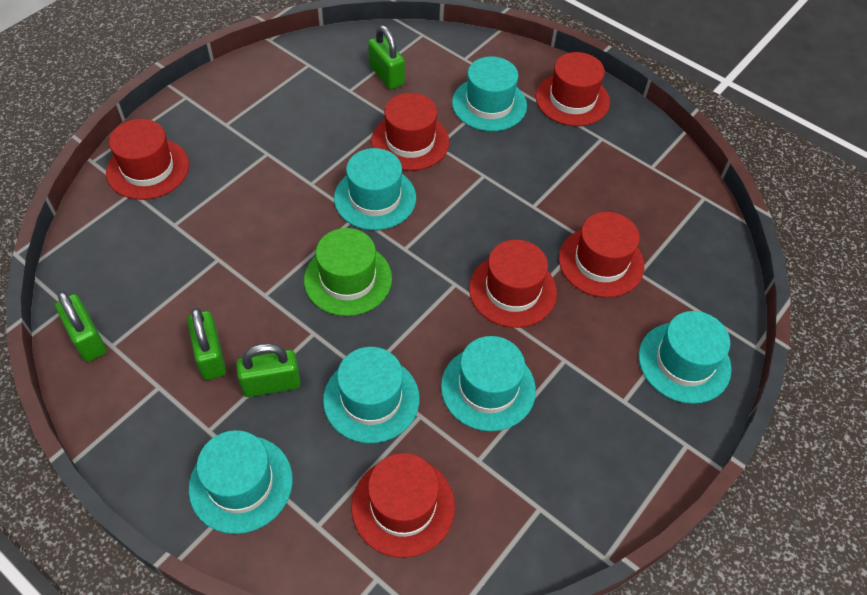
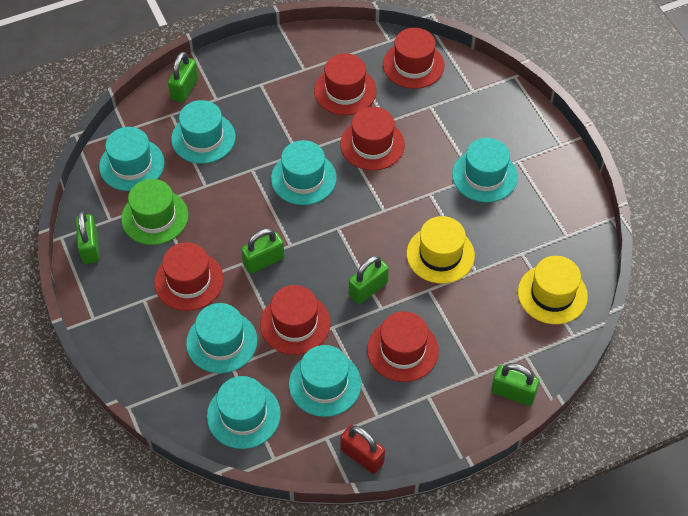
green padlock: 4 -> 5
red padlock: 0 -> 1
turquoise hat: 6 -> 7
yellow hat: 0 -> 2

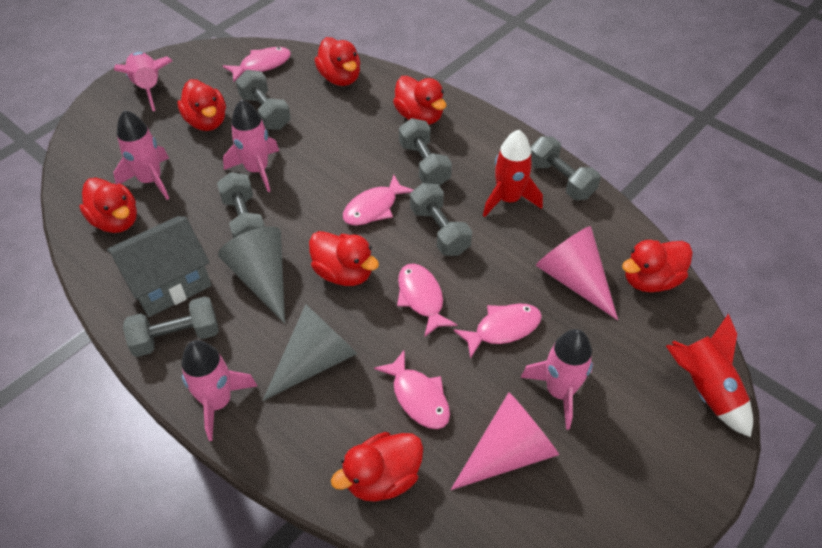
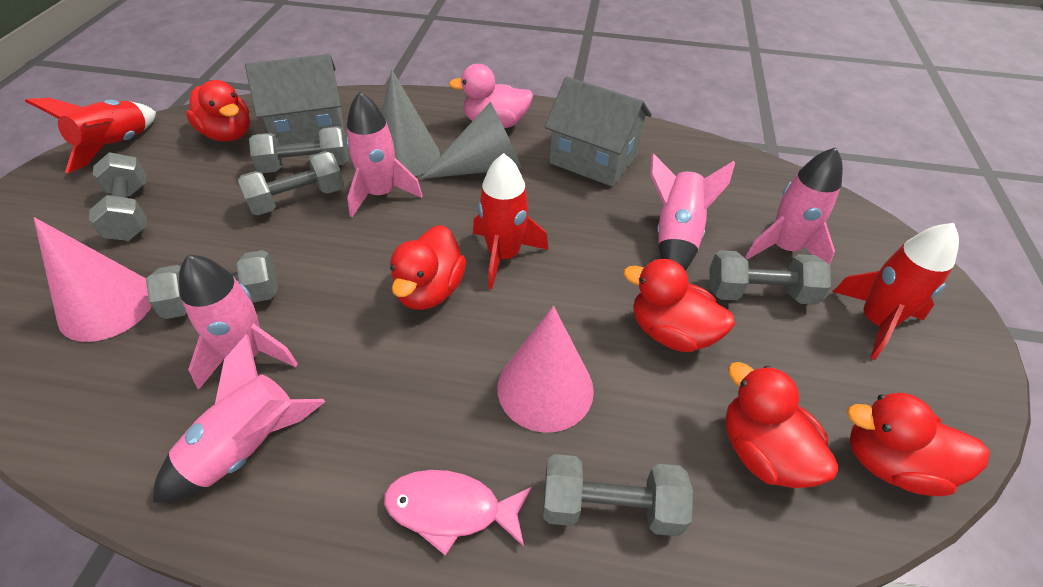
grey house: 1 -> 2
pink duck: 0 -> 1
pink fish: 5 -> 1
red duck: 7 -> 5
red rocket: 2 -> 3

════════════════════

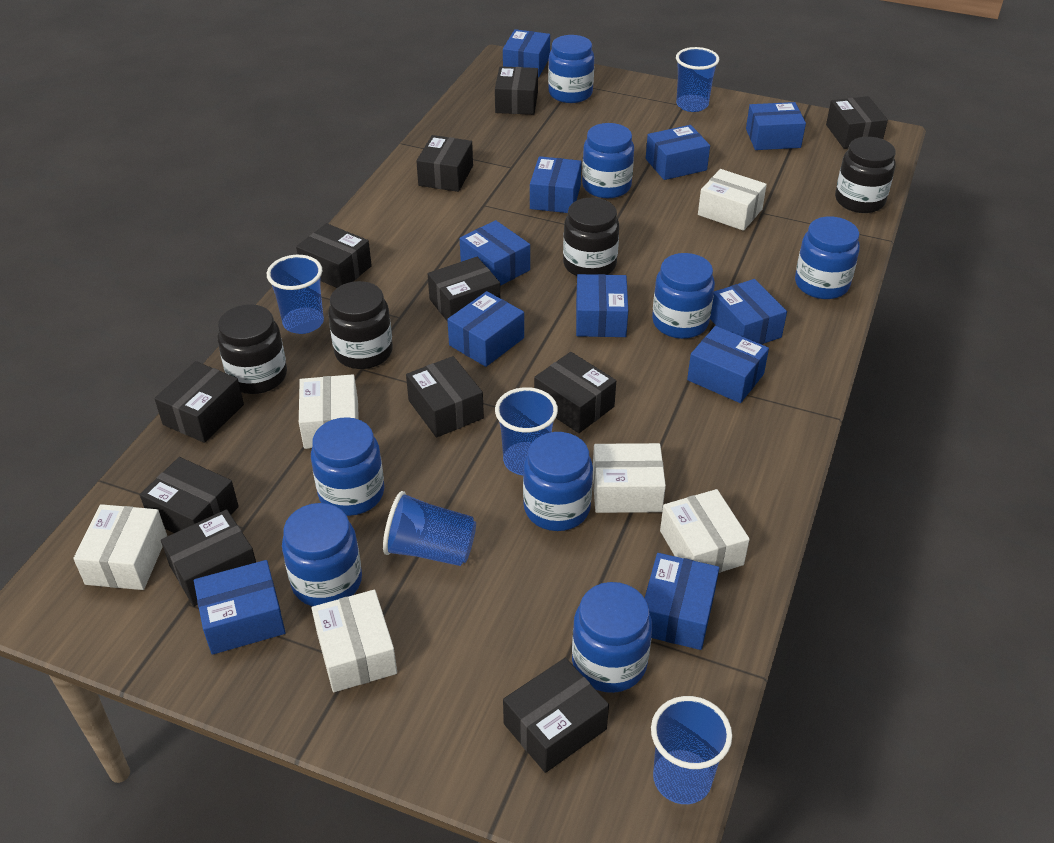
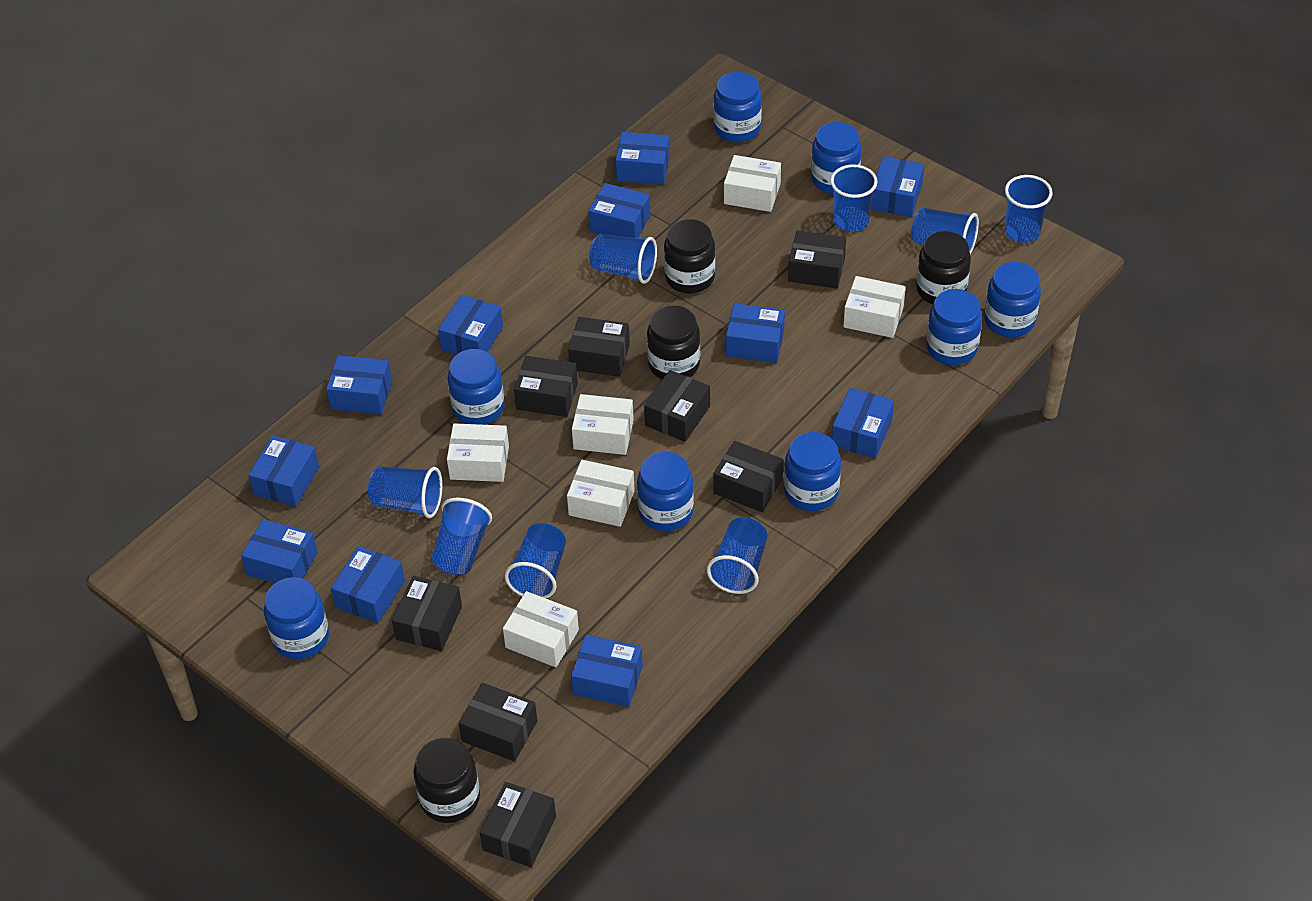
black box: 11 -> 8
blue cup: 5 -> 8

════════════════════

AIM OF THE TASK
Copy only what runs above from the line containing "green padlock: 4 -> 5" through the line containing "red rocket: 2 -> 3", exactly. Leave out the pictures.

TASK RESULT
green padlock: 4 -> 5
red padlock: 0 -> 1
turquoise hat: 6 -> 7
yellow hat: 0 -> 2

grey house: 1 -> 2
pink duck: 0 -> 1
pink fish: 5 -> 1
red duck: 7 -> 5
red rocket: 2 -> 3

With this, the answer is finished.